**TASK TO CARRY OUT:**
In your copy, set down the entries exactly and exclude the pictures.

**RECORDS SHOWN:**
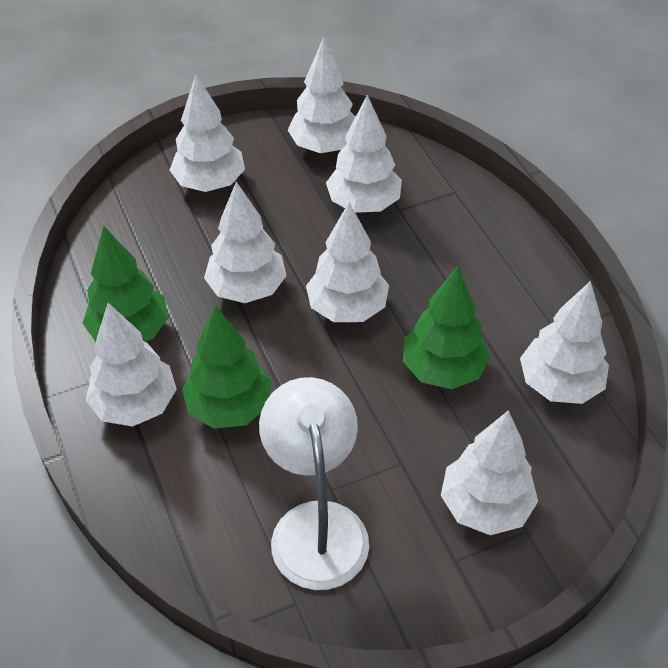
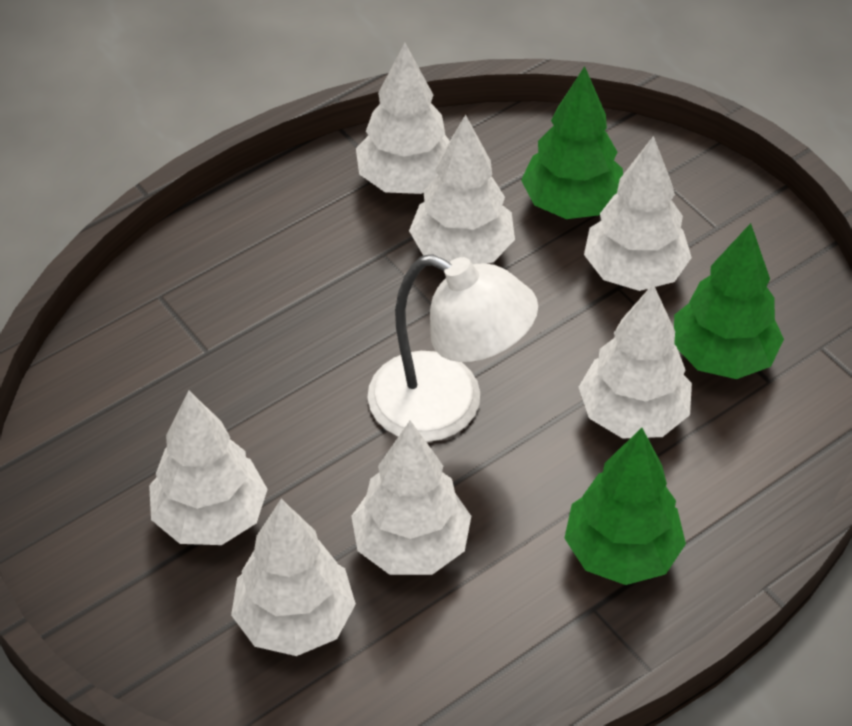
white tree: 8 -> 7

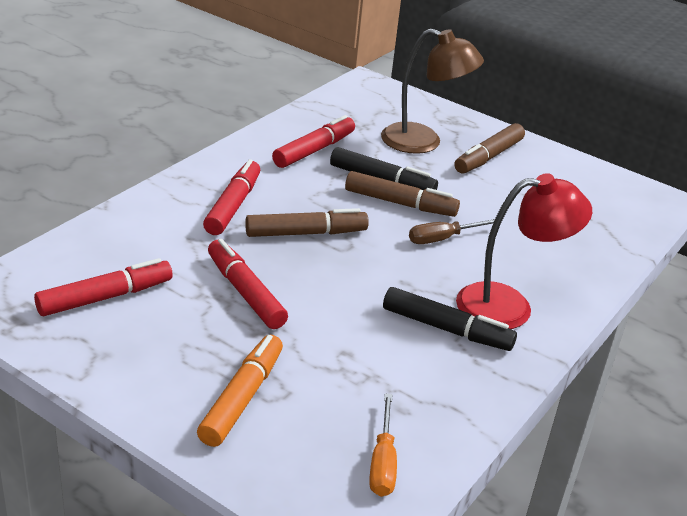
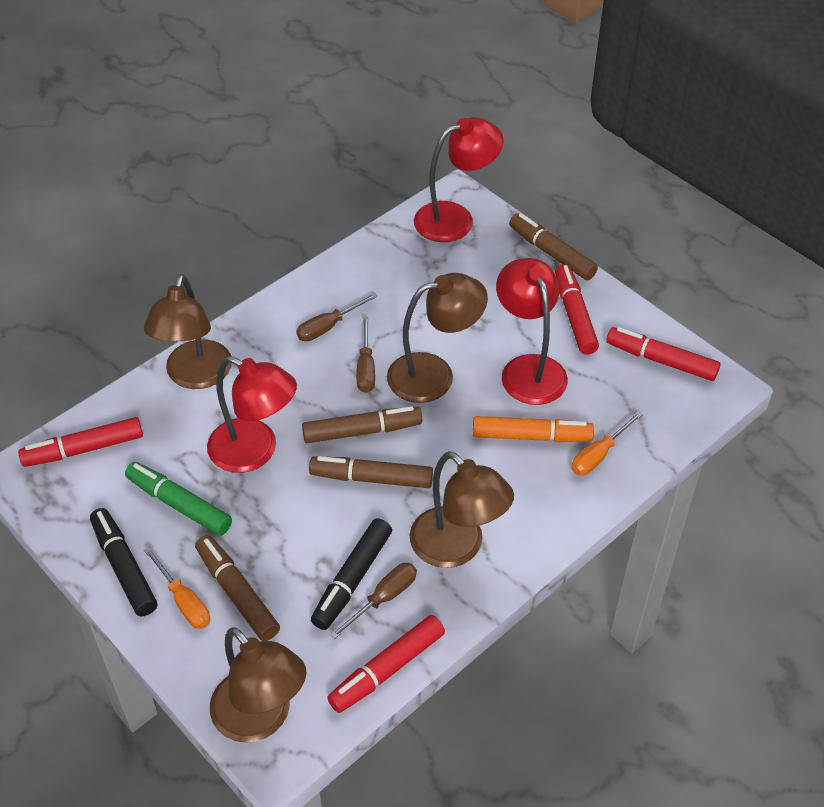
brown lamp: 1 -> 4
brown marker: 3 -> 4
brown screwdriver: 1 -> 3
green marker: 0 -> 1
orange screwdriver: 1 -> 2
red lamp: 1 -> 3

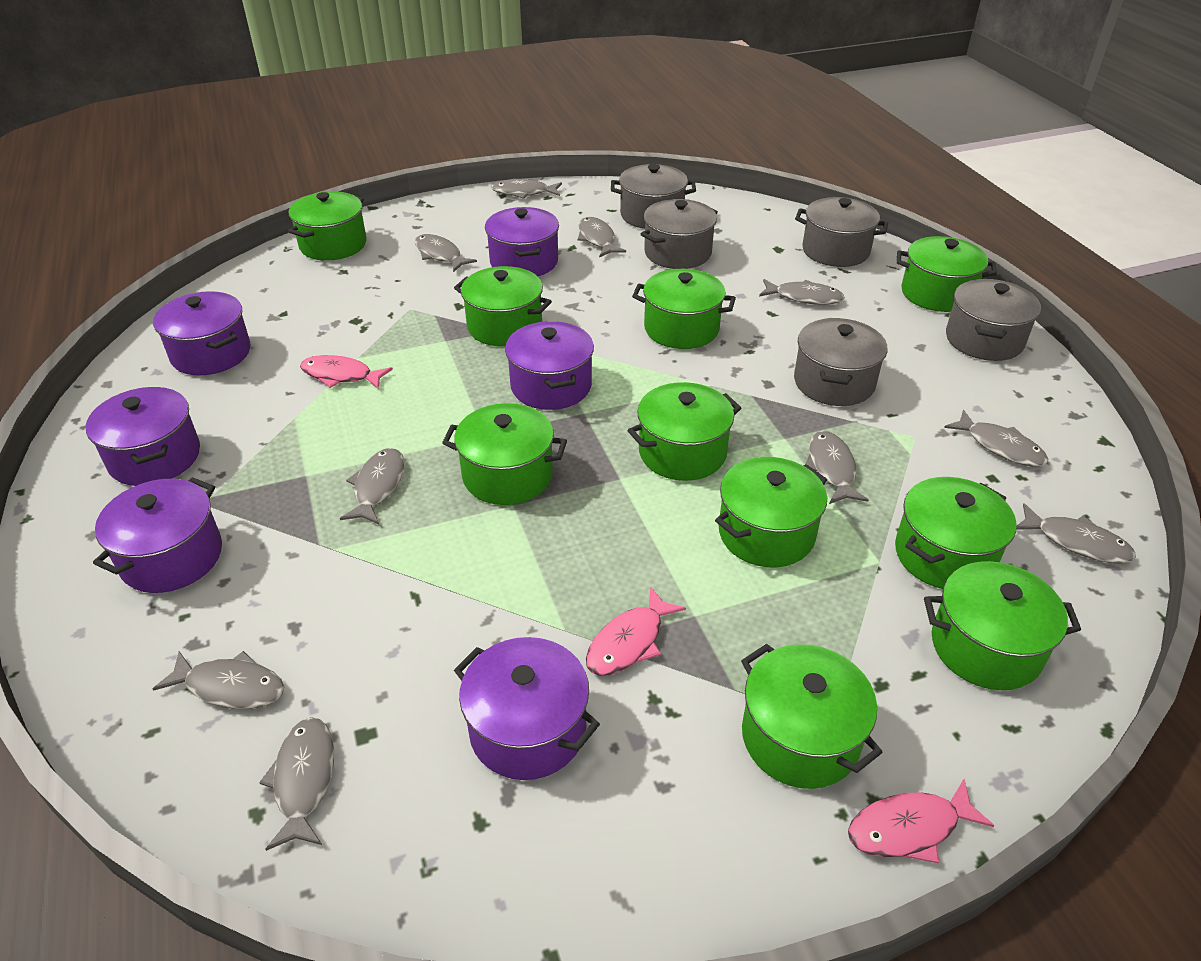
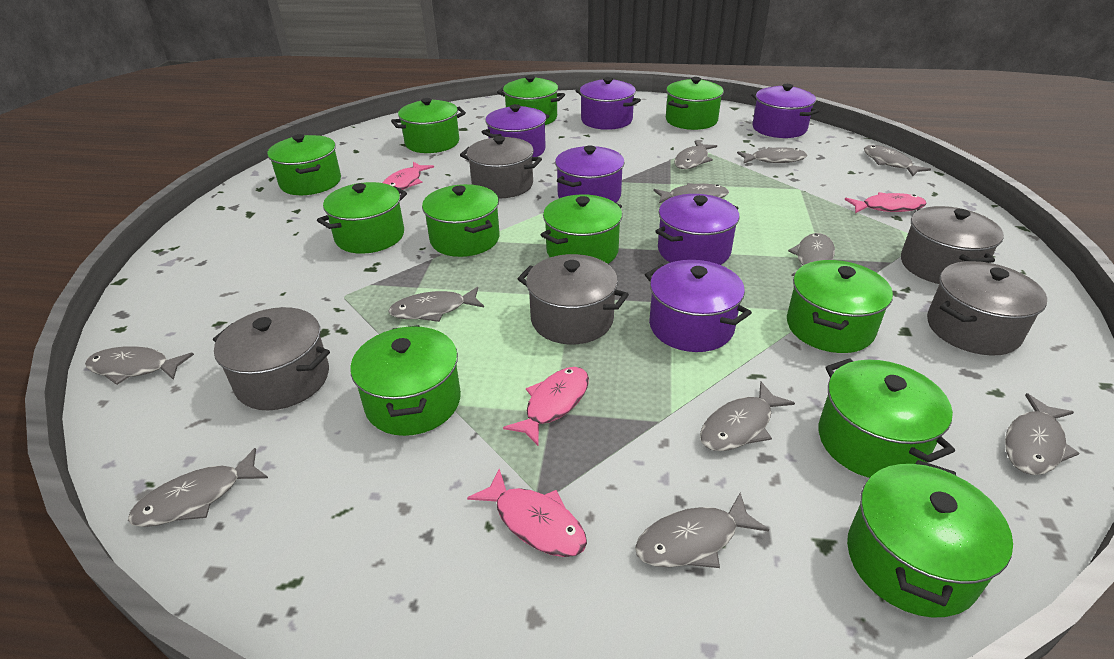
green pot: 10 -> 11
grey fish: 10 -> 11
pink fish: 3 -> 4

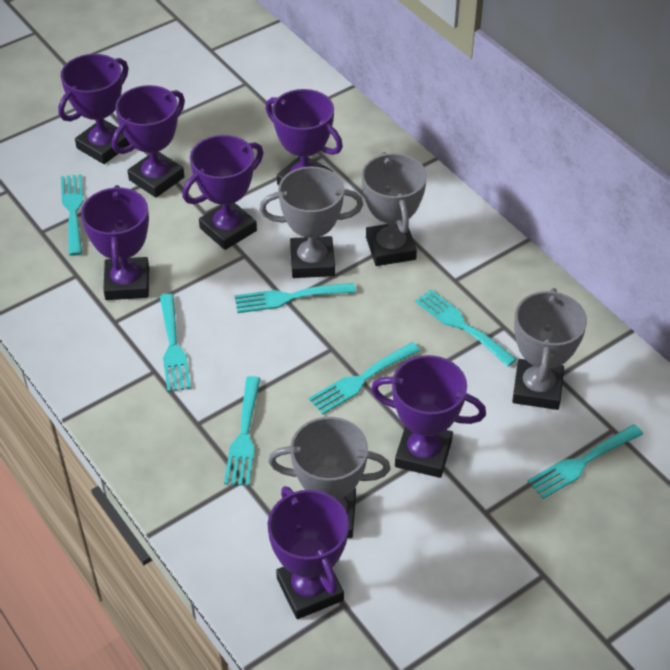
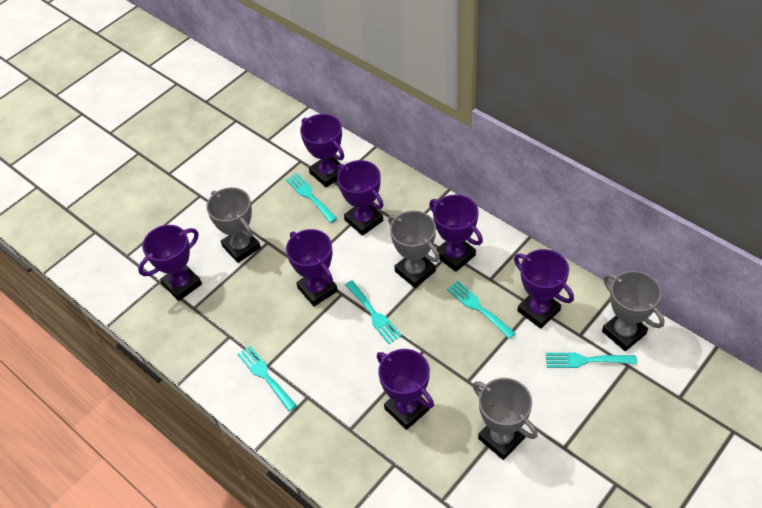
turquoise fork: 7 -> 5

**EXERCISE SOLUTION:**
white tree: 8 -> 7

brown lamp: 1 -> 4
brown marker: 3 -> 4
brown screwdriver: 1 -> 3
green marker: 0 -> 1
orange screwdriver: 1 -> 2
red lamp: 1 -> 3

green pot: 10 -> 11
grey fish: 10 -> 11
pink fish: 3 -> 4

turquoise fork: 7 -> 5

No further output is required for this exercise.